◆ What the task requires: Word for word, retype the first line of the records and every following line through the one containing "none -> green light bulb [193,887,308,952]".

[Records contained in a dataset]
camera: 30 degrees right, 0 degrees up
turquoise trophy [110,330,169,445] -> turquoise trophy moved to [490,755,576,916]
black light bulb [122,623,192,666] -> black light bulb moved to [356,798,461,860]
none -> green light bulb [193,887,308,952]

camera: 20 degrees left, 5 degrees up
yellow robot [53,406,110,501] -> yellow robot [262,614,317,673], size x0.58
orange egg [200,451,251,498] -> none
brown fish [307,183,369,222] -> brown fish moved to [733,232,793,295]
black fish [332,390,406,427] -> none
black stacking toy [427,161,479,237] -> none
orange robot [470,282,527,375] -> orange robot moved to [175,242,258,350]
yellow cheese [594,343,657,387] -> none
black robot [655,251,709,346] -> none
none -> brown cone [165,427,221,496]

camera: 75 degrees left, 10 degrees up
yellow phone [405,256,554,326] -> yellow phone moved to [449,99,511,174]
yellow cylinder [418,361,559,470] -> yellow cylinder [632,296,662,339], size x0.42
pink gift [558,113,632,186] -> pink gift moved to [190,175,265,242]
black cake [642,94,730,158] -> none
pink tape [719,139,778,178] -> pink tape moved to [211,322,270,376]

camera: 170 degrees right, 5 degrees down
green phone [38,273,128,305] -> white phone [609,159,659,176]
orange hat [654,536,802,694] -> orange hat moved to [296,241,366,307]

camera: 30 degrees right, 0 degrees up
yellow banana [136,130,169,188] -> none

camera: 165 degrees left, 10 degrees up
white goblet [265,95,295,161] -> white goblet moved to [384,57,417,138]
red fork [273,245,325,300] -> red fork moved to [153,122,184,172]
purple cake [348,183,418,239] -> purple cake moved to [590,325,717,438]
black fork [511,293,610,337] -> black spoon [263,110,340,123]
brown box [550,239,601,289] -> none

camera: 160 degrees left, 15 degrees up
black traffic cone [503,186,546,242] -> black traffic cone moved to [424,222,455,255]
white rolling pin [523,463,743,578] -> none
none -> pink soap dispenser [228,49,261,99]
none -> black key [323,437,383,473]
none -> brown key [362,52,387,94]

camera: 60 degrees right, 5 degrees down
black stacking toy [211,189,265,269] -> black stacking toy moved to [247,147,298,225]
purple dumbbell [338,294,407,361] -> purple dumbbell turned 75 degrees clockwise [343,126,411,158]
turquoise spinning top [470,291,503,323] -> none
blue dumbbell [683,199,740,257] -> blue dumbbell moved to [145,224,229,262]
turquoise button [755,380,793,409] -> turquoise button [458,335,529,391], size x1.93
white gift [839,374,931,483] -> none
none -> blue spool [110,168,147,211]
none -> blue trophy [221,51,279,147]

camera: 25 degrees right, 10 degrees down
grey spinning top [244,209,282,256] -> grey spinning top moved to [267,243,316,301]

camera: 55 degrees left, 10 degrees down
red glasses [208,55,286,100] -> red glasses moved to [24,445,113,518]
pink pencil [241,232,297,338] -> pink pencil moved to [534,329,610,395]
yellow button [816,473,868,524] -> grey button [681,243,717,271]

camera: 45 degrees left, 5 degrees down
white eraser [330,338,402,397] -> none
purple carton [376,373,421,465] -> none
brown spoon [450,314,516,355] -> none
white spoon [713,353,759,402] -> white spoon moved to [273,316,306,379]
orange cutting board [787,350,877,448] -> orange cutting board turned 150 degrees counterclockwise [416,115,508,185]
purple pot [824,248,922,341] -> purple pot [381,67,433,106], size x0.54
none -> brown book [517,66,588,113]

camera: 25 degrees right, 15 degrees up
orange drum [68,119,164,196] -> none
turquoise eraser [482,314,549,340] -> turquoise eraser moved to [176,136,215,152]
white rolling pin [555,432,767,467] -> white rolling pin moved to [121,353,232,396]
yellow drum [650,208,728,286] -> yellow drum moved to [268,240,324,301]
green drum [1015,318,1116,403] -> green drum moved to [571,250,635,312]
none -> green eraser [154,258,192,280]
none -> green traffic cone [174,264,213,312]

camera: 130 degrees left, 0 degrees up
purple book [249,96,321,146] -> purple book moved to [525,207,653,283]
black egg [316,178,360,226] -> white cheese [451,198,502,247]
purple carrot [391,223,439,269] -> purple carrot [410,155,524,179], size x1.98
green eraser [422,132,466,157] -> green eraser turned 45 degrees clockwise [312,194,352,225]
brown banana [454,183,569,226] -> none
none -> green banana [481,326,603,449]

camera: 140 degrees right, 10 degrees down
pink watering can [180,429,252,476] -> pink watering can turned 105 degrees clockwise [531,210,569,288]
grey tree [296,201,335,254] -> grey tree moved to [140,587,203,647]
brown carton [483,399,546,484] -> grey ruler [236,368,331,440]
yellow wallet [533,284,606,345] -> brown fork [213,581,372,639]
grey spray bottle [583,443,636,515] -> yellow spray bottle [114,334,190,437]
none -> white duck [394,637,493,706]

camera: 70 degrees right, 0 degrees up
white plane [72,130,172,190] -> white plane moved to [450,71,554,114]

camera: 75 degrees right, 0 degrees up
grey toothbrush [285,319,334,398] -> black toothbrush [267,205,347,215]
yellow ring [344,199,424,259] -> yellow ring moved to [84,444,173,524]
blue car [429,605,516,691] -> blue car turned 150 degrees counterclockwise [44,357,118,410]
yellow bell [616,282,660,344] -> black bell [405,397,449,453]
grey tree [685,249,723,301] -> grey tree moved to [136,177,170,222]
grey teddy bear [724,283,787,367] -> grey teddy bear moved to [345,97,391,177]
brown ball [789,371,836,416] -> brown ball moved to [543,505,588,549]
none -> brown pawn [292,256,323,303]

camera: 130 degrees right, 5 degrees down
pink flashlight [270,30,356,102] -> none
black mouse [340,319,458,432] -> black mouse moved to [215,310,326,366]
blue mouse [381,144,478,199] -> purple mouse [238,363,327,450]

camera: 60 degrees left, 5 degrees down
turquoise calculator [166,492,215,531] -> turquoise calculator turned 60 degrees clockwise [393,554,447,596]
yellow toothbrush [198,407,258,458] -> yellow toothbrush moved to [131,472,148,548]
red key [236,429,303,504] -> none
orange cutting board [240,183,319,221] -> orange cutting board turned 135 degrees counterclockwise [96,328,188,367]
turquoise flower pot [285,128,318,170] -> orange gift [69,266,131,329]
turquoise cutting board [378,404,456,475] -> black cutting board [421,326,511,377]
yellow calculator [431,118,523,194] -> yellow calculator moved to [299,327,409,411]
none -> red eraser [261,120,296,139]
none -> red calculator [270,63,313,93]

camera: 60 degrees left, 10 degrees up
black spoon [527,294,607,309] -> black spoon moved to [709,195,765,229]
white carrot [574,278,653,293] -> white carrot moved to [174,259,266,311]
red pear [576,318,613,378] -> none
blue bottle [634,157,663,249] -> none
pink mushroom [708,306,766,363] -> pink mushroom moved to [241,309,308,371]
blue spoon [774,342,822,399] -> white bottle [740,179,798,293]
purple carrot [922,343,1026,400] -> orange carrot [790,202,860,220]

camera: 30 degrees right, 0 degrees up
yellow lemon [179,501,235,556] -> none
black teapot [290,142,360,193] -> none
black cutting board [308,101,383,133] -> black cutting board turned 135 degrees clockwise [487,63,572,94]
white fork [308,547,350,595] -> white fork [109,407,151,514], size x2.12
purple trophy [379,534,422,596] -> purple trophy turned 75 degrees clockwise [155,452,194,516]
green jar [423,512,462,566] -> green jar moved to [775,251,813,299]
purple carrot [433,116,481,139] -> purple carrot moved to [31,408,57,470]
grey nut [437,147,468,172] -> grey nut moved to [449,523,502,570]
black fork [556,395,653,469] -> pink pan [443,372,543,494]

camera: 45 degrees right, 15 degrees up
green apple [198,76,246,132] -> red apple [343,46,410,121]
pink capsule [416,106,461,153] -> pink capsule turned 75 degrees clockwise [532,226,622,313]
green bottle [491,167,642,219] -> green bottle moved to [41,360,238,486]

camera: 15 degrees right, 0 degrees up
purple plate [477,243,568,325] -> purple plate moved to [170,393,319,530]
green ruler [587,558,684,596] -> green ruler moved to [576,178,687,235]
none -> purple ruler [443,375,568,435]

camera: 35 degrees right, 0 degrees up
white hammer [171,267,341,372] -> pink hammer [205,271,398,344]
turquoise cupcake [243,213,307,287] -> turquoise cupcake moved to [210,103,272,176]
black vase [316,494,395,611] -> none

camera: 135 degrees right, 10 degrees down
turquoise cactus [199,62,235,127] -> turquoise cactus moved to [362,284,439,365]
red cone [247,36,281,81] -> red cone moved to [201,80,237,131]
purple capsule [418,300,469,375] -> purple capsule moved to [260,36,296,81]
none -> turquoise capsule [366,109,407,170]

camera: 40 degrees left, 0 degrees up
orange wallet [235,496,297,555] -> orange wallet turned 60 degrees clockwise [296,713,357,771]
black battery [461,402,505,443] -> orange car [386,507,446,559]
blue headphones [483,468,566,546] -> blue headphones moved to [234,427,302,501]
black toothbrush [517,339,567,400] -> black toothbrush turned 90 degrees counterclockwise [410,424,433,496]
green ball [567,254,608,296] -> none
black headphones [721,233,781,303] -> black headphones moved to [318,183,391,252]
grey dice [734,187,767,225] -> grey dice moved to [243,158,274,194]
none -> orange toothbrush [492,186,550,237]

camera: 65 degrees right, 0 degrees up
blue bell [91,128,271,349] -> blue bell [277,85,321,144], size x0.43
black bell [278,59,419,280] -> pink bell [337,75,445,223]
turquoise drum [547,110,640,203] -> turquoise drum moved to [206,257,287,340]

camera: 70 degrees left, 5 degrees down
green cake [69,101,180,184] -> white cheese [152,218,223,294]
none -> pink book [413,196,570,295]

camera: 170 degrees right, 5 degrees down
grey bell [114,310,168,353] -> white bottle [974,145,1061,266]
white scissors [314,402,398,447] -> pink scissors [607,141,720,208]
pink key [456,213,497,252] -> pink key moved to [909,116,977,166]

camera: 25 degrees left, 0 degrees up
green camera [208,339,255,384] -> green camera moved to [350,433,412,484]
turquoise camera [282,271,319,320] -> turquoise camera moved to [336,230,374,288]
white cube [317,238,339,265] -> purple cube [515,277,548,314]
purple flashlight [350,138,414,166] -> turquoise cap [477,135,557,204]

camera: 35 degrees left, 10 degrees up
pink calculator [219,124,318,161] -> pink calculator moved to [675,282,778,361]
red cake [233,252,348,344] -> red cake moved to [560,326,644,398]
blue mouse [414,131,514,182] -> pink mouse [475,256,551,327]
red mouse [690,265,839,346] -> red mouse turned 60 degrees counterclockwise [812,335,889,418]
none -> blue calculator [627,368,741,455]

◆ Written response:
camera: 30 degrees right, 0 degrees up
turquoise trophy [110,330,169,445] -> turquoise trophy moved to [490,755,576,916]
black light bulb [122,623,192,666] -> black light bulb moved to [356,798,461,860]
none -> green light bulb [193,887,308,952]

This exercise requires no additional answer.